── Dataset content

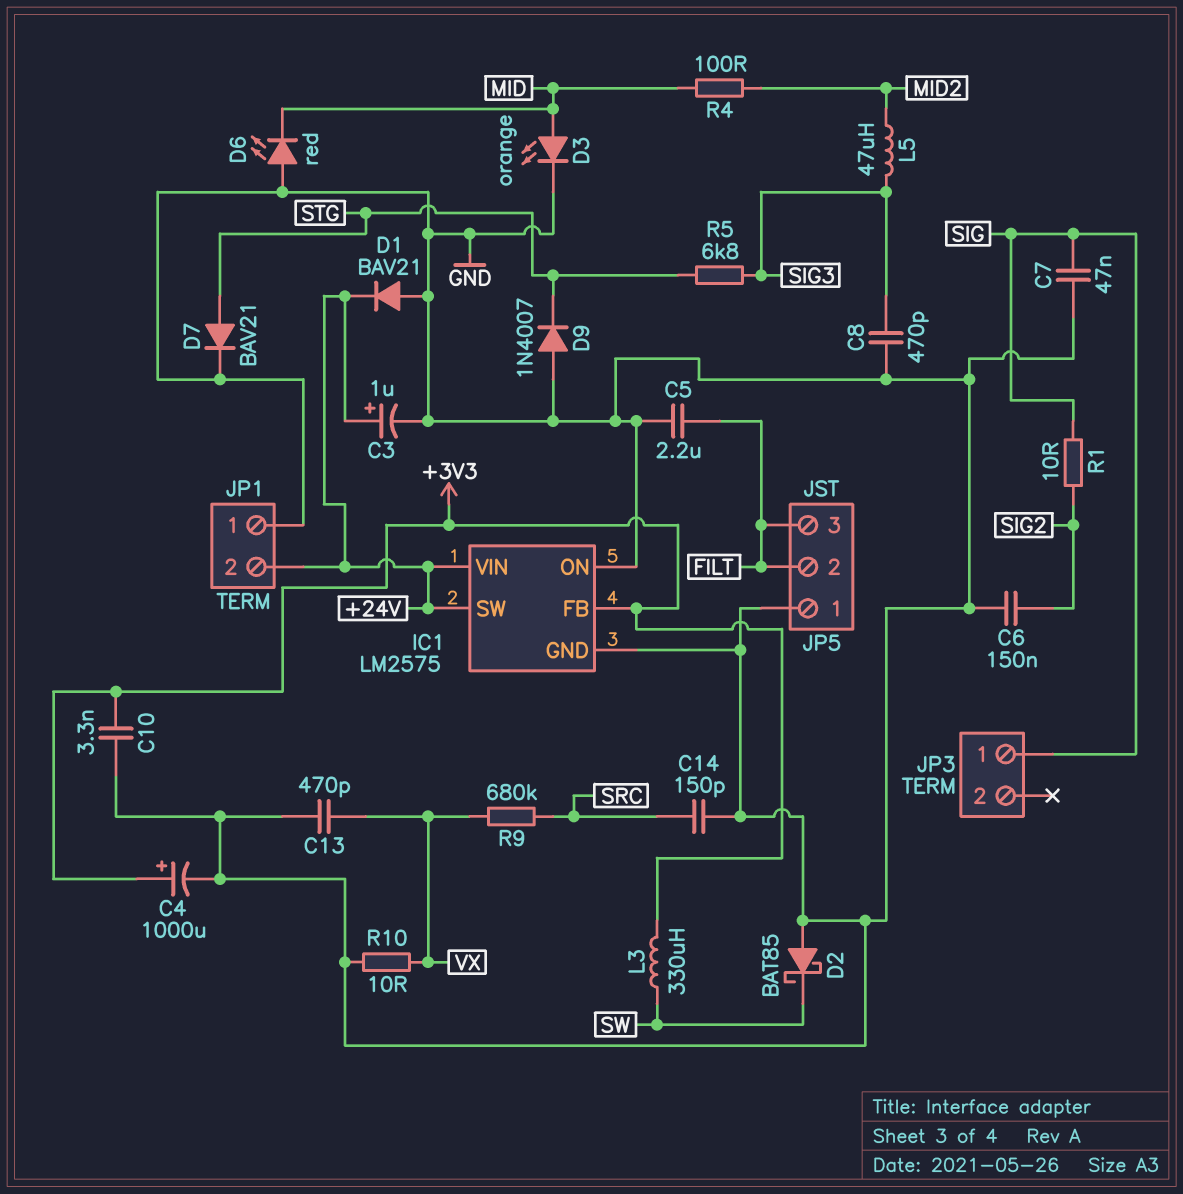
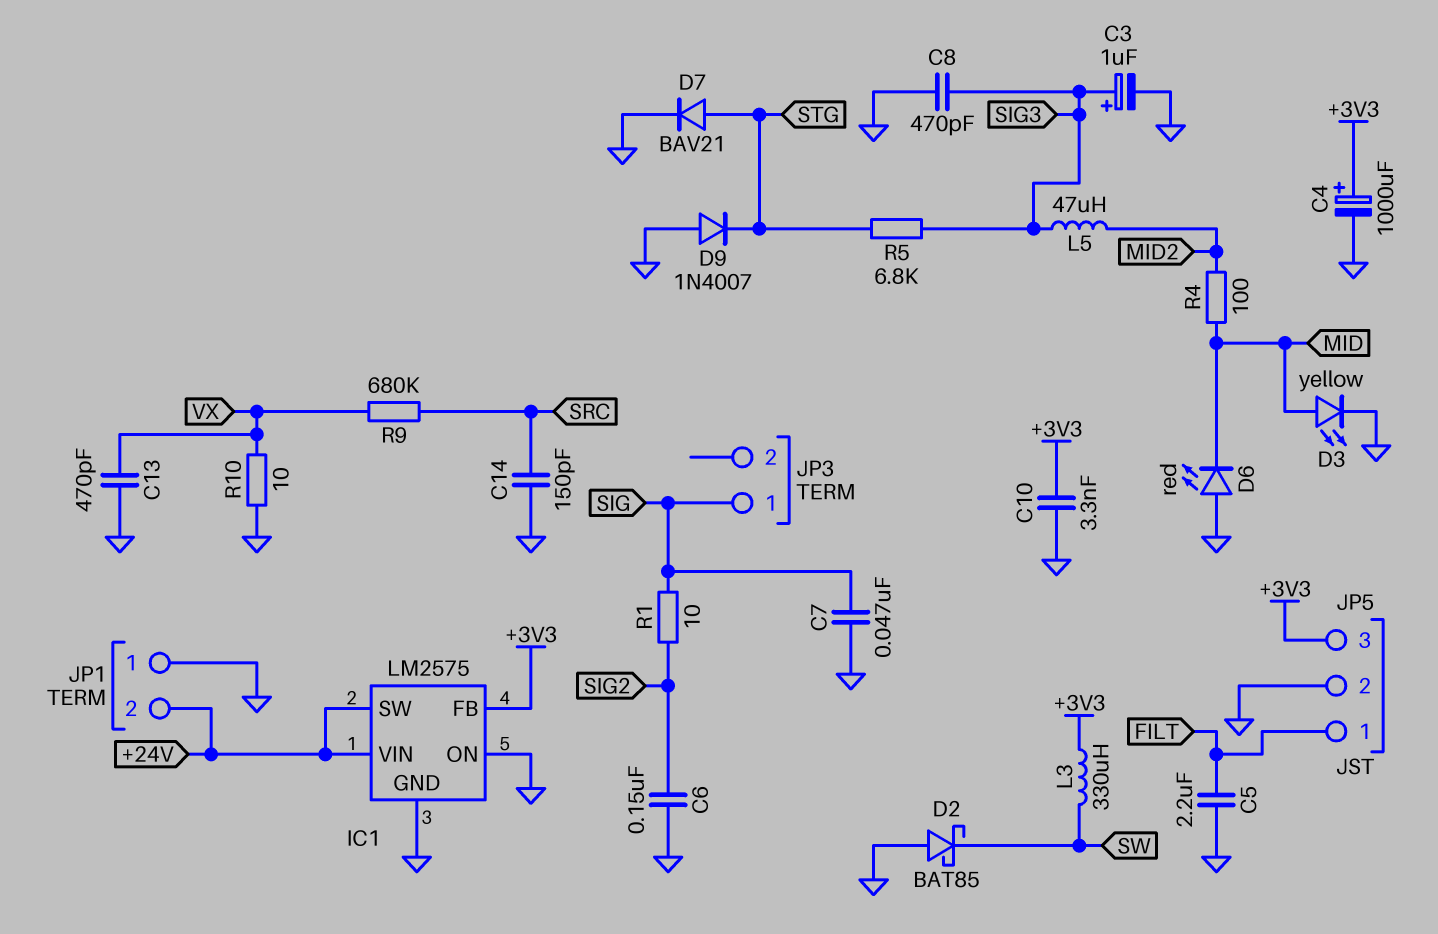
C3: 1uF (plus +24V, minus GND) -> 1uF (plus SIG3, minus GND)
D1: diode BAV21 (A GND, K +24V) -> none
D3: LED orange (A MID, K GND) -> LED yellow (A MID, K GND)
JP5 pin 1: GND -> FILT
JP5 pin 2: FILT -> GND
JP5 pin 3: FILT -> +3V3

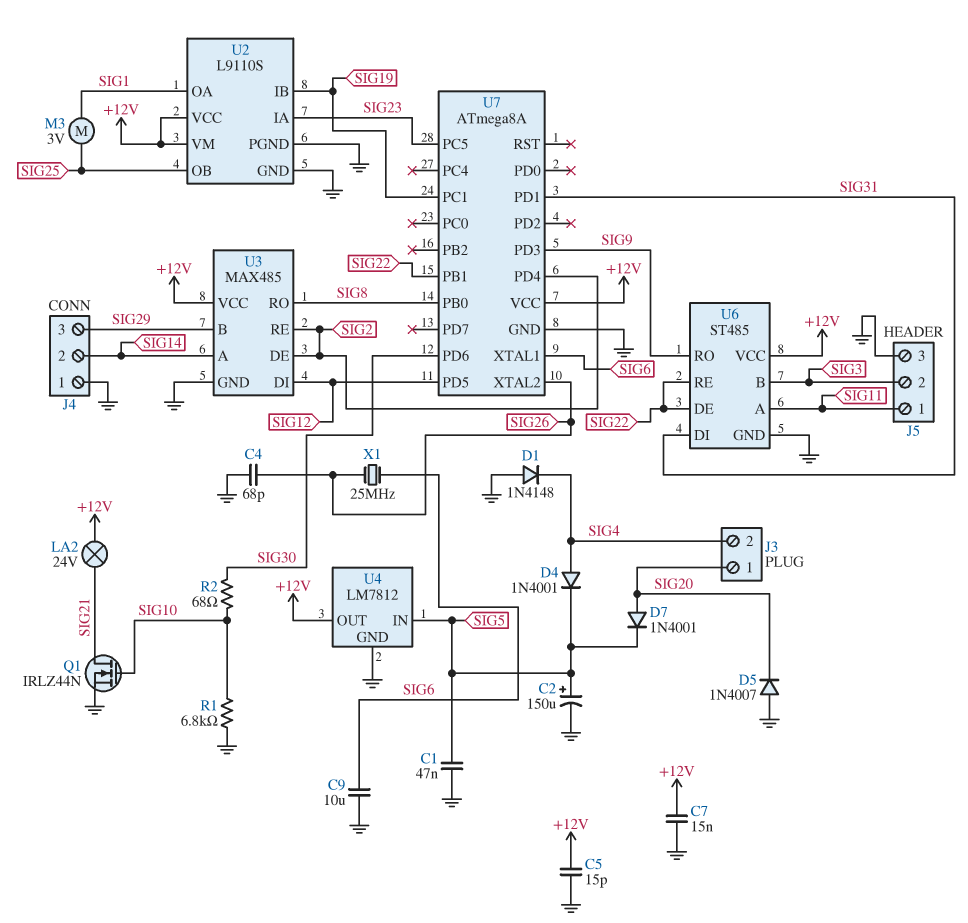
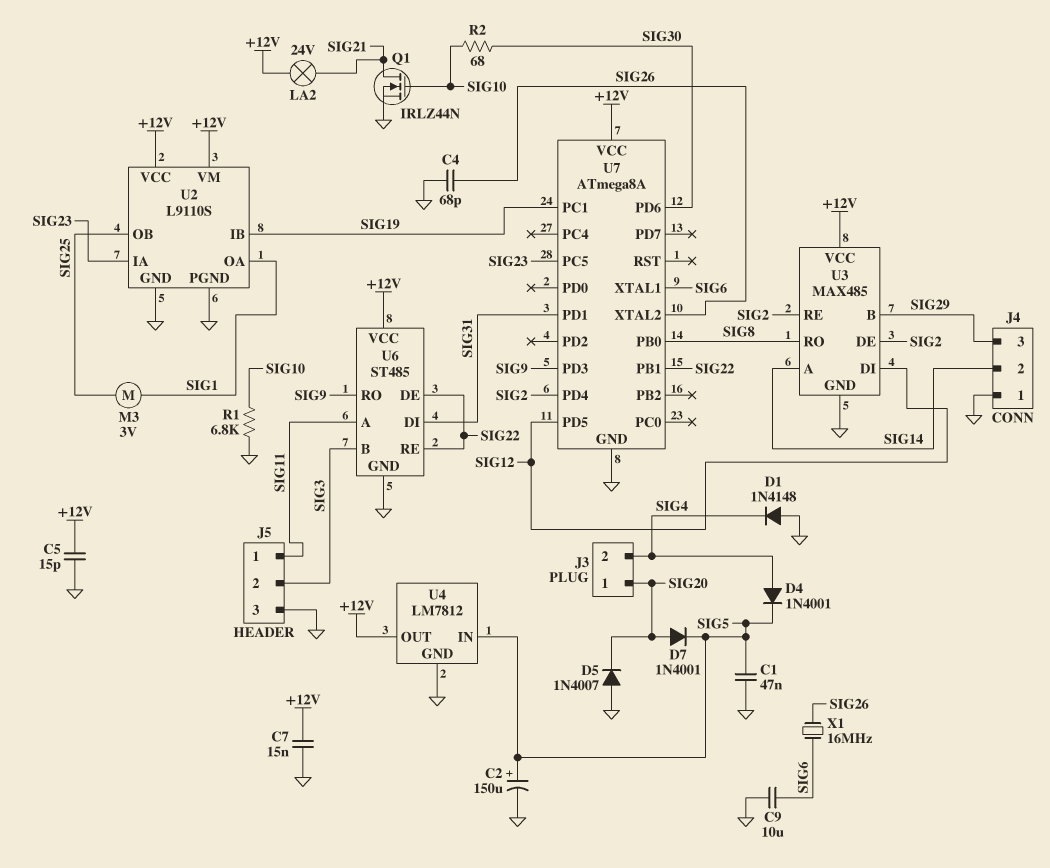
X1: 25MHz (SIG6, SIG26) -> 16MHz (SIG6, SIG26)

────

• **Work request**:
Restate, word for word, the entries above, dropping any picture.

• **Exercise solution**:
C3: 1uF (plus +24V, minus GND) -> 1uF (plus SIG3, minus GND)
D1: diode BAV21 (A GND, K +24V) -> none
D3: LED orange (A MID, K GND) -> LED yellow (A MID, K GND)
JP5 pin 1: GND -> FILT
JP5 pin 2: FILT -> GND
JP5 pin 3: FILT -> +3V3

X1: 25MHz (SIG6, SIG26) -> 16MHz (SIG6, SIG26)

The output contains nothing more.